» **WHAT YOU NEED TO DO**: Once the line containing "(192, 304) = (302, 415): none -> pink cupcake" is found in the entries below, reproduce it and every line after it, stopping at and including the line containing "(386, 211) = (230, 146): black"; reproduce nothing else, and keep each line exact.

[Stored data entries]
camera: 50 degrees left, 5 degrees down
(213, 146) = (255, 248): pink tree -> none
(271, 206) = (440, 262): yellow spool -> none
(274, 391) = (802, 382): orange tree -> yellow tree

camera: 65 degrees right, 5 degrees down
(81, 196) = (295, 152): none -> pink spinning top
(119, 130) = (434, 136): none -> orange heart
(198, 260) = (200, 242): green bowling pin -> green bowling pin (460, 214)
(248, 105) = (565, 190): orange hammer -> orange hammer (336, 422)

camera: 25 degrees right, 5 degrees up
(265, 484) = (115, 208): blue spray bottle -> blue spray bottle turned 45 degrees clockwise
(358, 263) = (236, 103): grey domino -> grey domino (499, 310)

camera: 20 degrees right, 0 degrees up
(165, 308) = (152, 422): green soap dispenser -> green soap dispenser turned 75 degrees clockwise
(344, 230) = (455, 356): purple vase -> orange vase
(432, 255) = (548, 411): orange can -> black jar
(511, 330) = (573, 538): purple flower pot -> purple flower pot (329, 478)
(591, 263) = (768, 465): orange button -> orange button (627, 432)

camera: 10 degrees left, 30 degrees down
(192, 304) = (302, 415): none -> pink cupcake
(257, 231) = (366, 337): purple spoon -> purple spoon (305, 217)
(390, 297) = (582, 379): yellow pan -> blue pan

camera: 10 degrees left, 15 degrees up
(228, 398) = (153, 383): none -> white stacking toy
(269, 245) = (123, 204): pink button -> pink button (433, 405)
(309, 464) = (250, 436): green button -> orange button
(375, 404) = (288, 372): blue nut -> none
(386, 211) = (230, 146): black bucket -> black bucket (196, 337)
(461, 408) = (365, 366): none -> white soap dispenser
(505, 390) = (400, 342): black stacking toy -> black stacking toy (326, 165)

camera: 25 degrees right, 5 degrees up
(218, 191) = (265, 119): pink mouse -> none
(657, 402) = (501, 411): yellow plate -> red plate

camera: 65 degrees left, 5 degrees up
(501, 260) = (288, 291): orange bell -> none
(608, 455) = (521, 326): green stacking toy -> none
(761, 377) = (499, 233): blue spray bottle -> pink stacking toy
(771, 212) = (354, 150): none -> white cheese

» **WRITTEN SOLUTION**:
(192, 304) = (302, 415): none -> pink cupcake
(257, 231) = (366, 337): purple spoon -> purple spoon (305, 217)
(390, 297) = (582, 379): yellow pan -> blue pan

camera: 10 degrees left, 15 degrees up
(228, 398) = (153, 383): none -> white stacking toy
(269, 245) = (123, 204): pink button -> pink button (433, 405)
(309, 464) = (250, 436): green button -> orange button
(375, 404) = (288, 372): blue nut -> none
(386, 211) = (230, 146): black bucket -> black bucket (196, 337)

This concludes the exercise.